Collected material:
↓
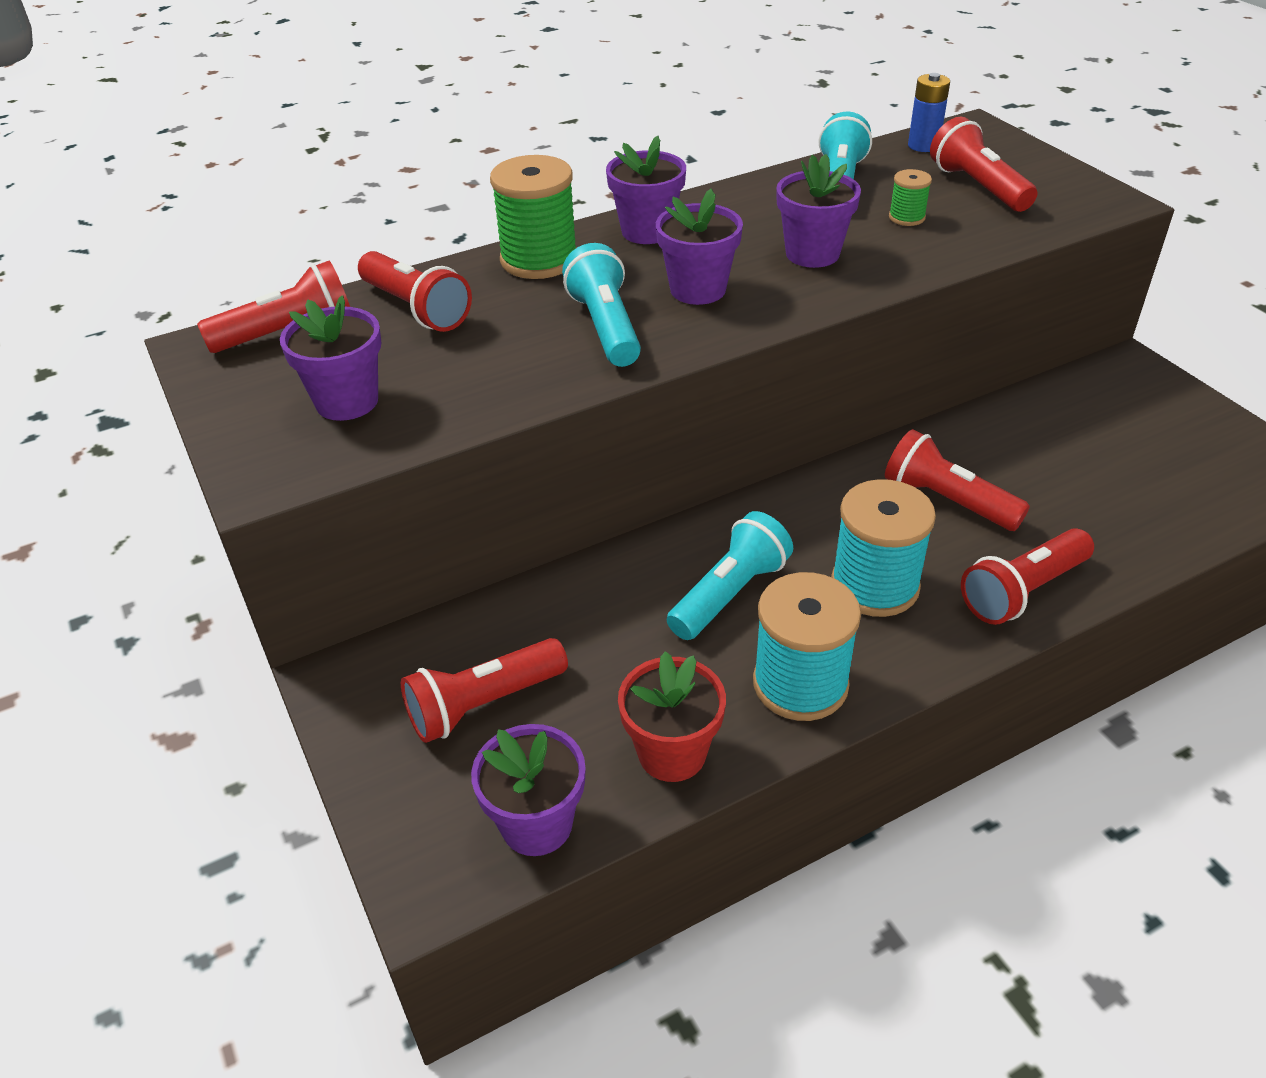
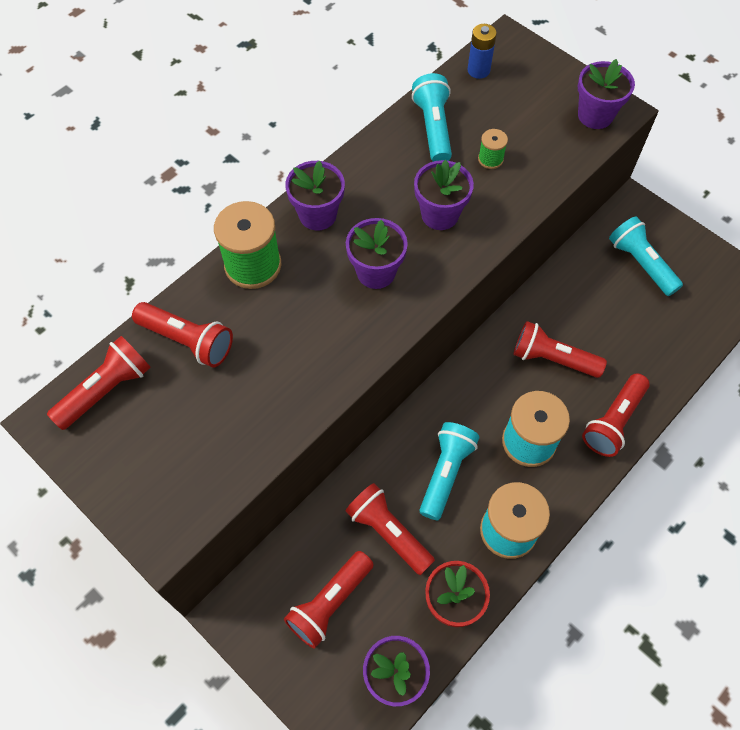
camera: 20 degrees left, 20 degrees up
purple flower pot [280,295,382,421] -> purple flower pot moved to [578,59,635,129]
turquoise flashlight [562,243,641,367] -> turquoise flashlight moved to [609,217,683,296]
red flashlight [930,117,1037,212] -> red flashlight moved to [346,483,435,575]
↑
Copy the data word for word and omit every picture.

Result of this task:
camera: 20 degrees left, 20 degrees up
purple flower pot [280,295,382,421] -> purple flower pot moved to [578,59,635,129]
turquoise flashlight [562,243,641,367] -> turquoise flashlight moved to [609,217,683,296]
red flashlight [930,117,1037,212] -> red flashlight moved to [346,483,435,575]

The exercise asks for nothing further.